- Required work
In the records below, find the line with "BUTTON3 pin GND: none -> GND" and the line with "SD2 pin MOSI: D7 -> D3"; return exactly those lines and every line between them.

Records contained in a dataset
※ ※ ※
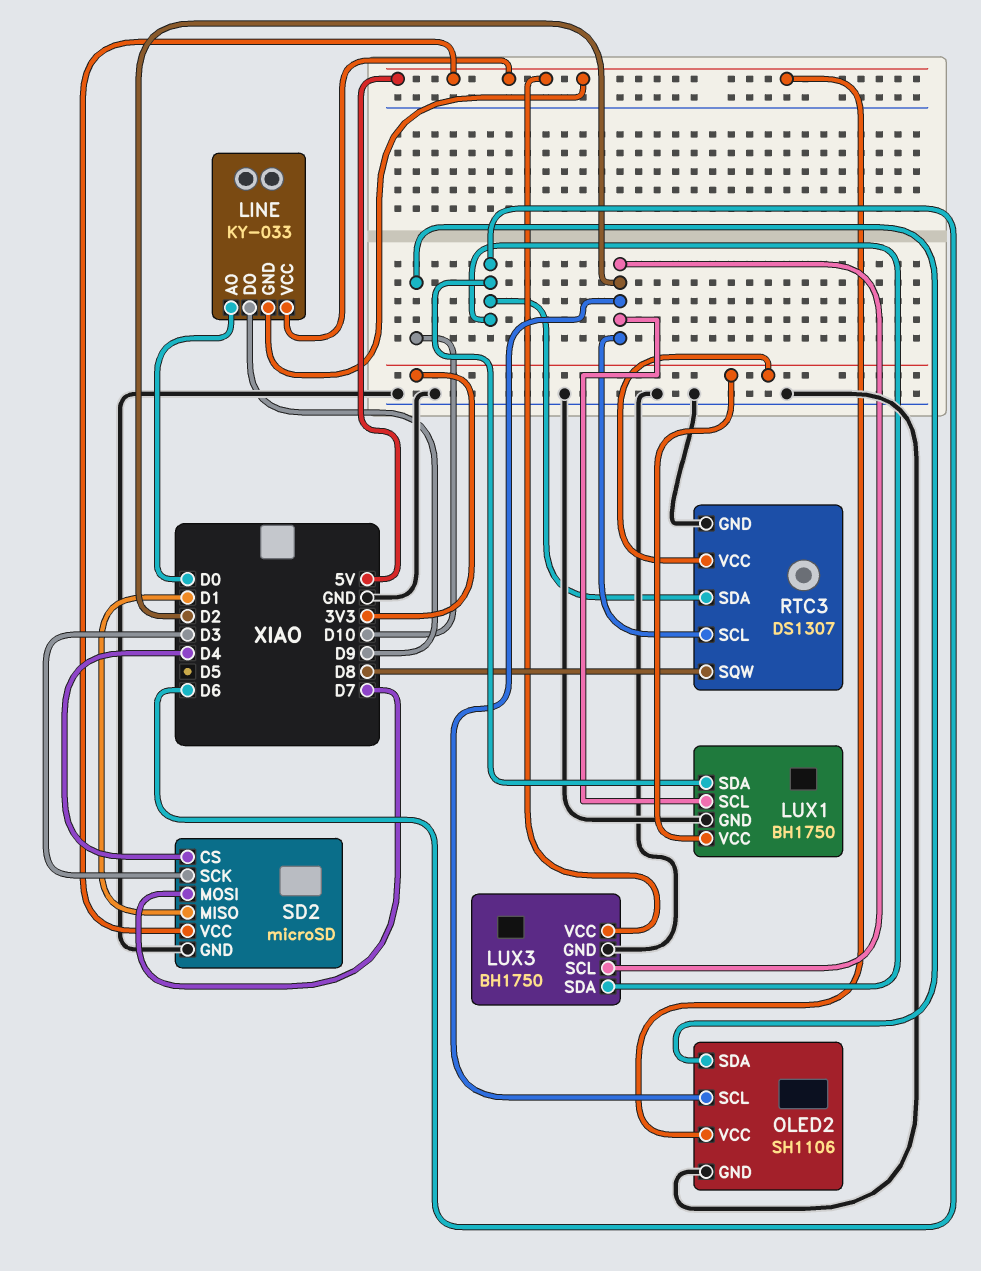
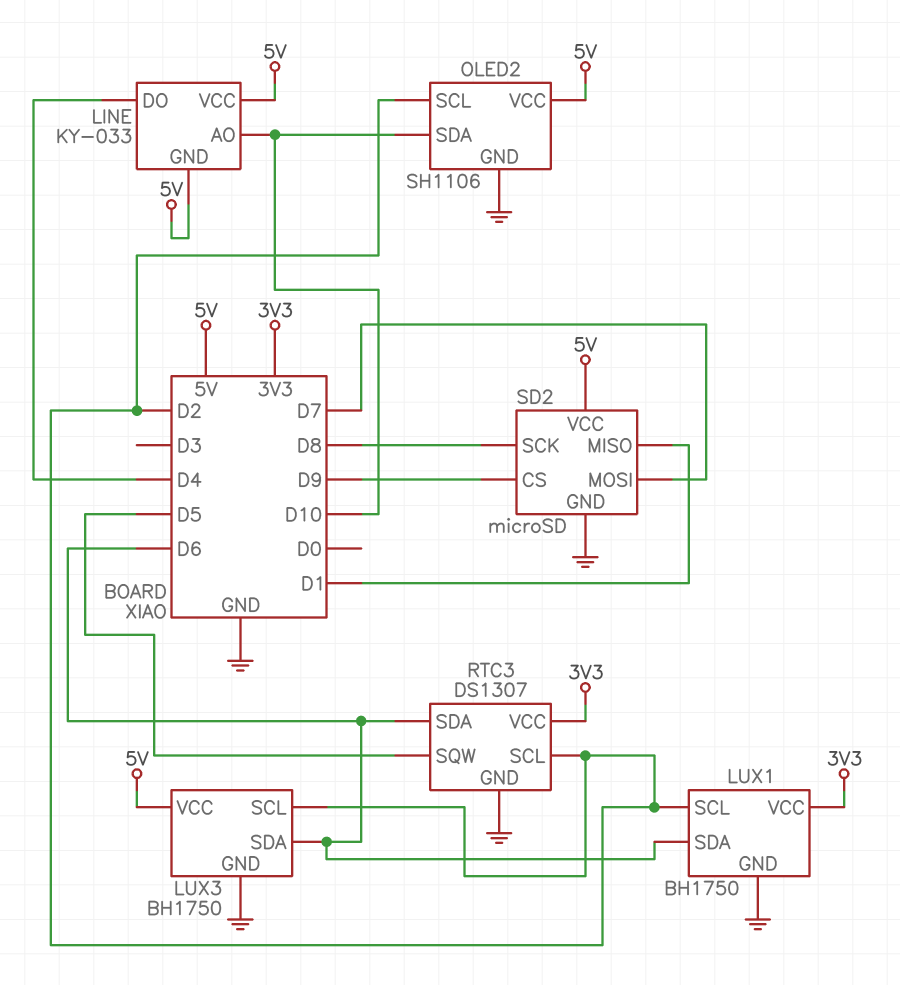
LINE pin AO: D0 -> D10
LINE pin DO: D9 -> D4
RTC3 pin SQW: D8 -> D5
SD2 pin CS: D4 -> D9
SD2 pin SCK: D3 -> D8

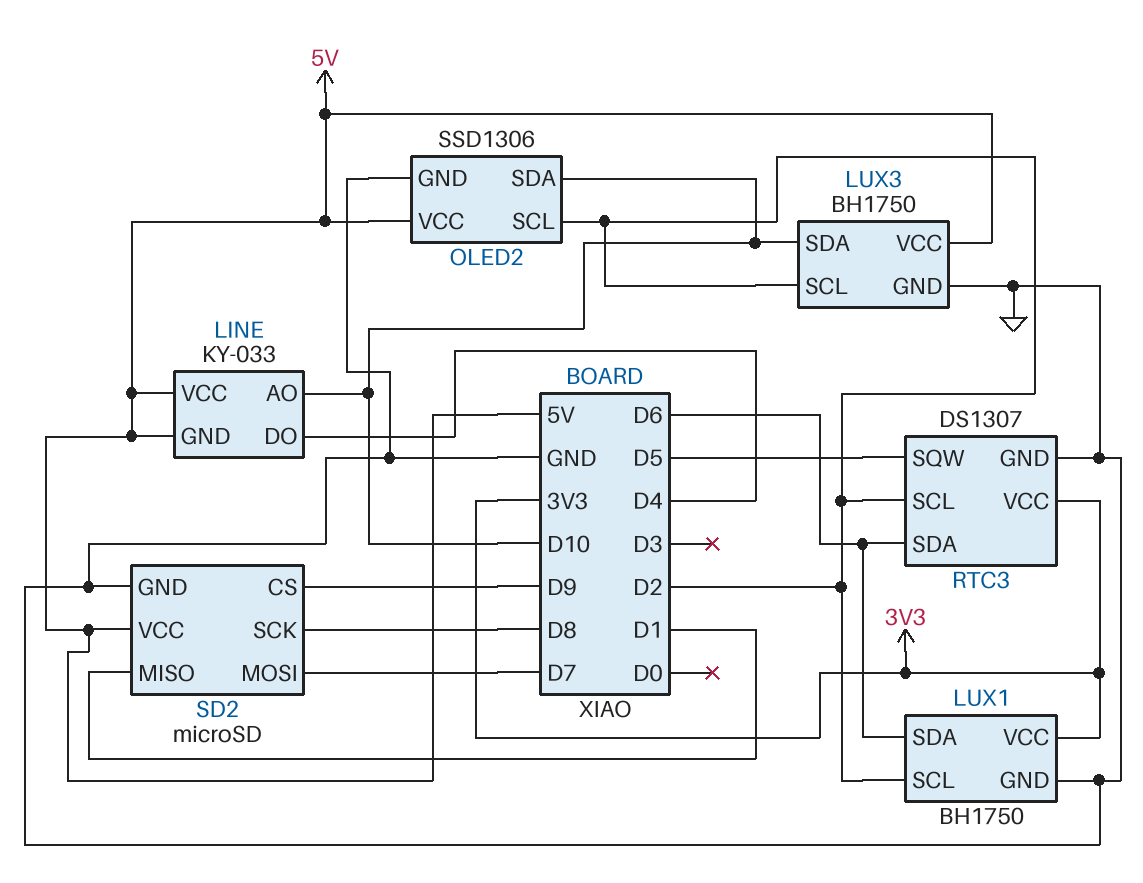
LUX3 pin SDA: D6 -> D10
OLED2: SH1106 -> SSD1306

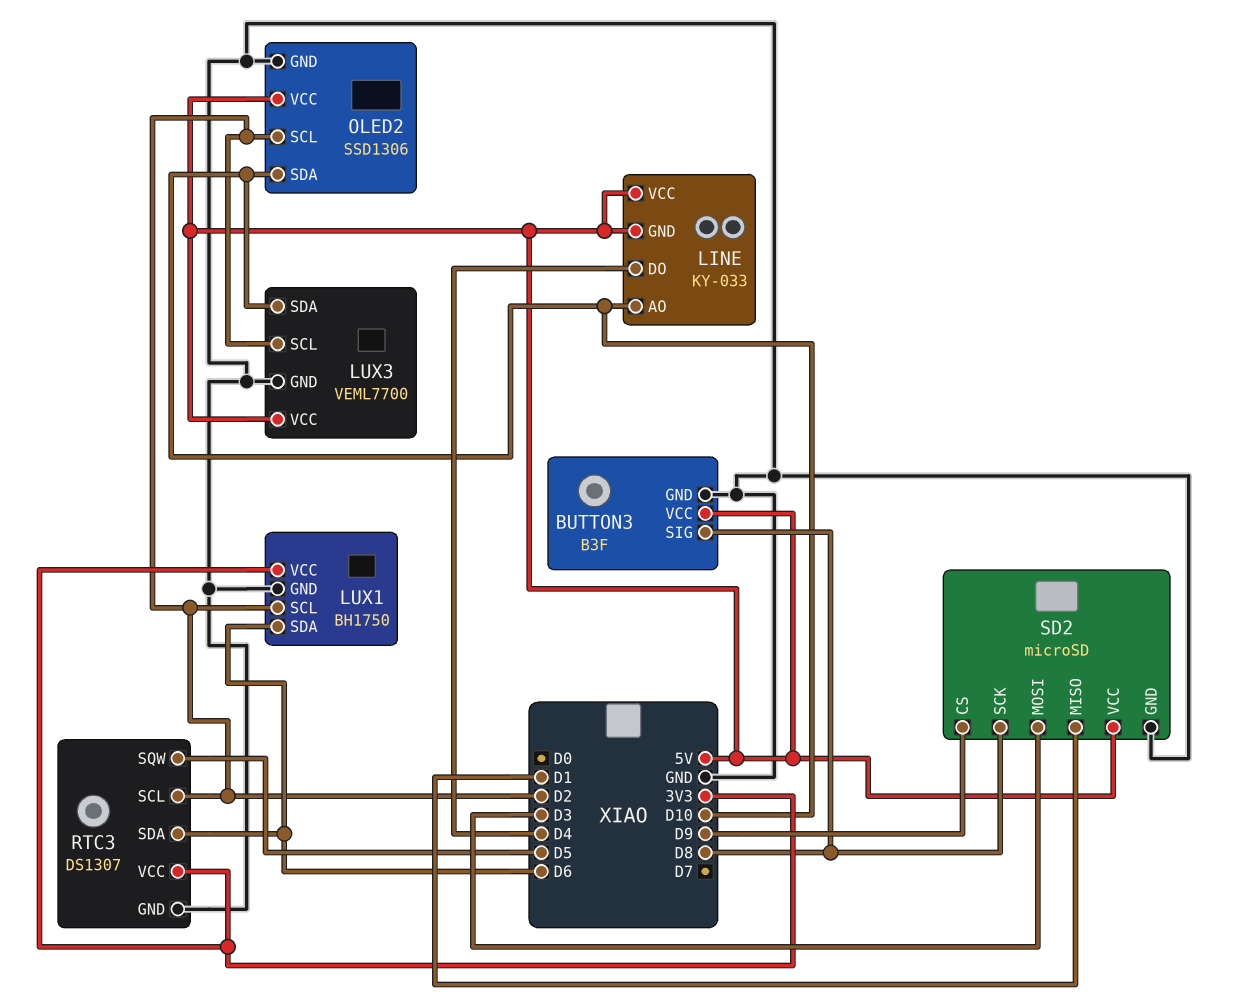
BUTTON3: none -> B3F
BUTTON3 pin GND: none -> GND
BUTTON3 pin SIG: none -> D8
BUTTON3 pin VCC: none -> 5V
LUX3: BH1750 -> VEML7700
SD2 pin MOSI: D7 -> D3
※ ※ ※
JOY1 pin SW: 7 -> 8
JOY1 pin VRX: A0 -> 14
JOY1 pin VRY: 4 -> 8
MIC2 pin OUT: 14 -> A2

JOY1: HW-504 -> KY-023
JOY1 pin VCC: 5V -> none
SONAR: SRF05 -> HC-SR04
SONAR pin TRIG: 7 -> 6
※ ※ ※
- Result of this exercise
BUTTON3 pin GND: none -> GND
BUTTON3 pin SIG: none -> D8
BUTTON3 pin VCC: none -> 5V
LUX3: BH1750 -> VEML7700
SD2 pin MOSI: D7 -> D3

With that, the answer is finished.